> _Task item_: If an entry contains a picture, leave the picture out and reproduce everything else in the records below exactly.

> _Extracted entries_:
+++

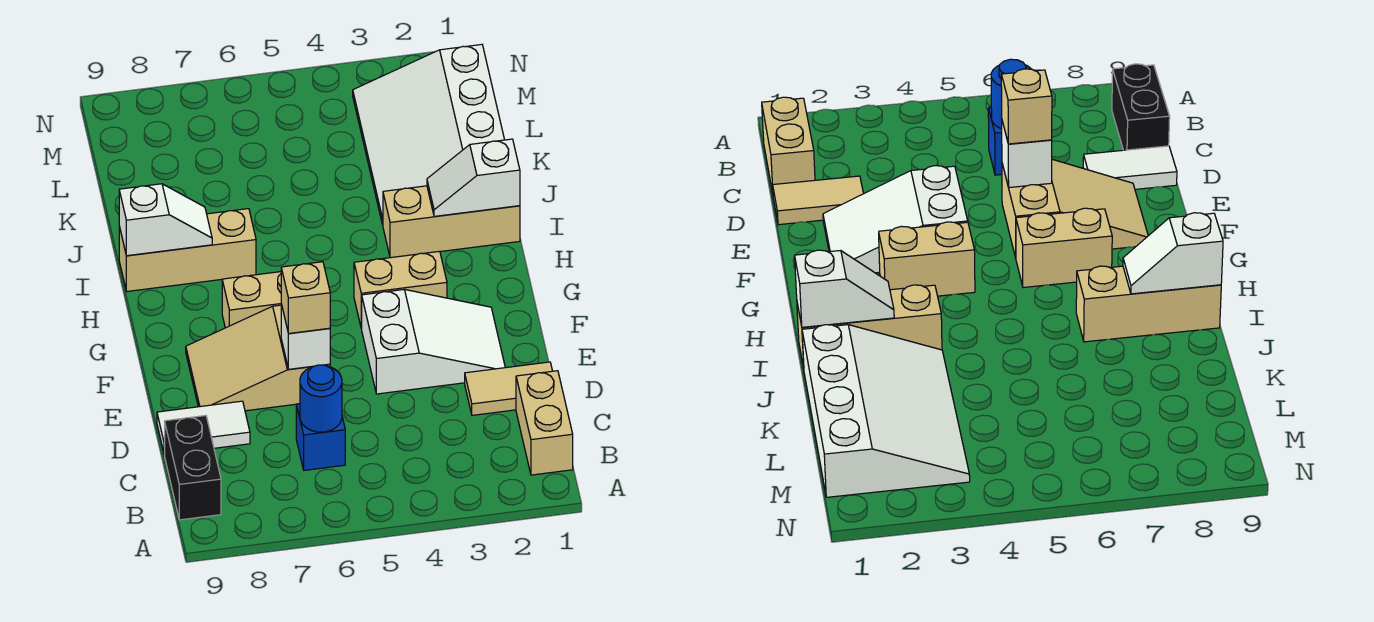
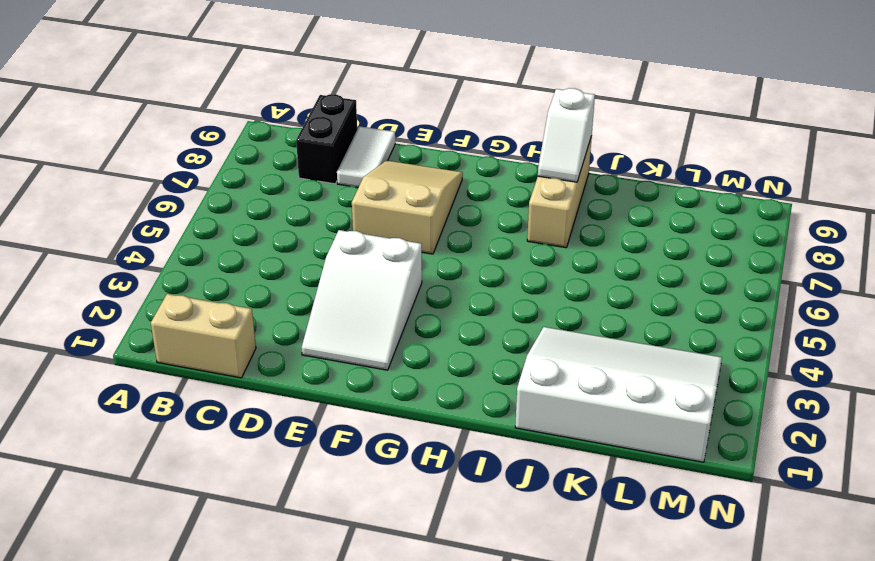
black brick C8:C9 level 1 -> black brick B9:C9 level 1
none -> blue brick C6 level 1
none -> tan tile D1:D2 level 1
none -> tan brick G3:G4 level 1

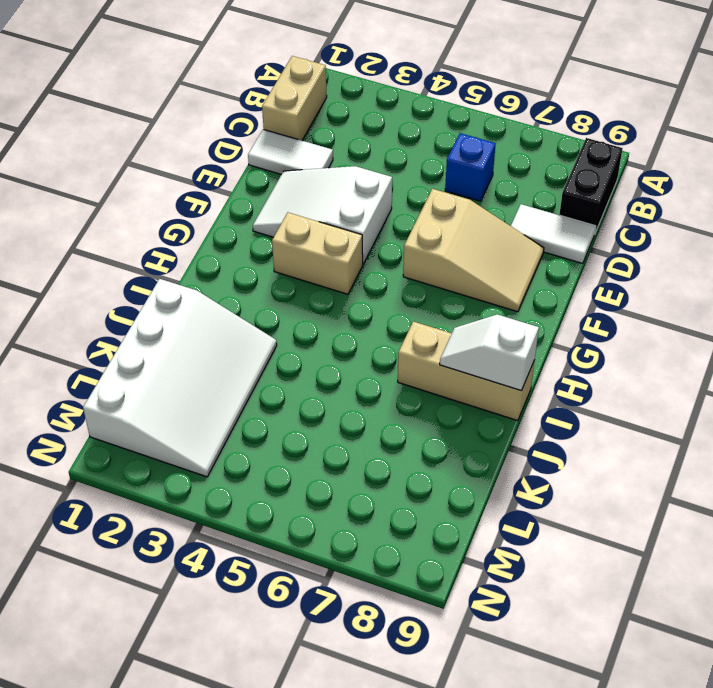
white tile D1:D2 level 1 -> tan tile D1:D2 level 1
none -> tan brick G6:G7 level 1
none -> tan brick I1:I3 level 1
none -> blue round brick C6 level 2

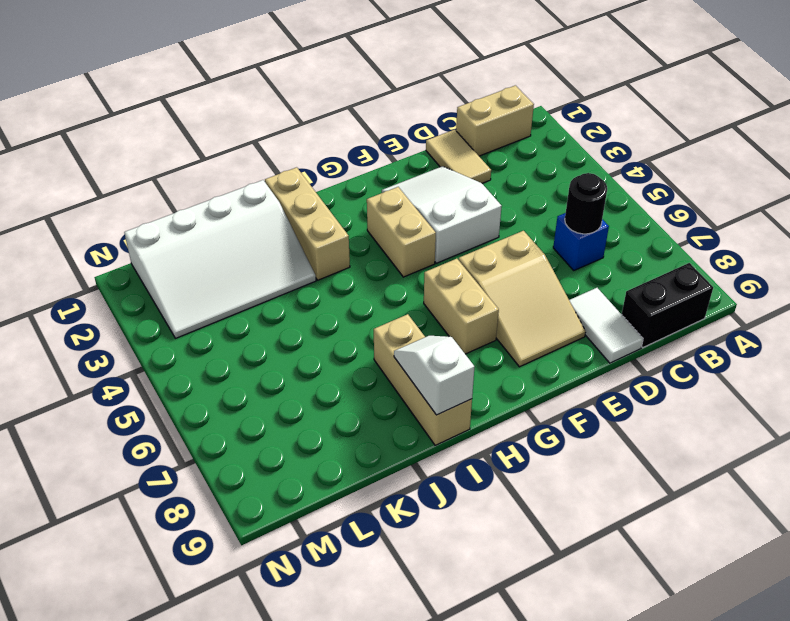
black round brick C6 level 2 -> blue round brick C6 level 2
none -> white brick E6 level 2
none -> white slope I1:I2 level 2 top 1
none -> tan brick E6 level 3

+++

> _Exercise response_:
black brick C8:C9 level 1 -> black brick B9:C9 level 1
none -> blue brick C6 level 1
none -> tan tile D1:D2 level 1
none -> tan brick G3:G4 level 1

white tile D1:D2 level 1 -> tan tile D1:D2 level 1
none -> tan brick G6:G7 level 1
none -> tan brick I1:I3 level 1
none -> blue round brick C6 level 2

black round brick C6 level 2 -> blue round brick C6 level 2
none -> white brick E6 level 2
none -> white slope I1:I2 level 2 top 1
none -> tan brick E6 level 3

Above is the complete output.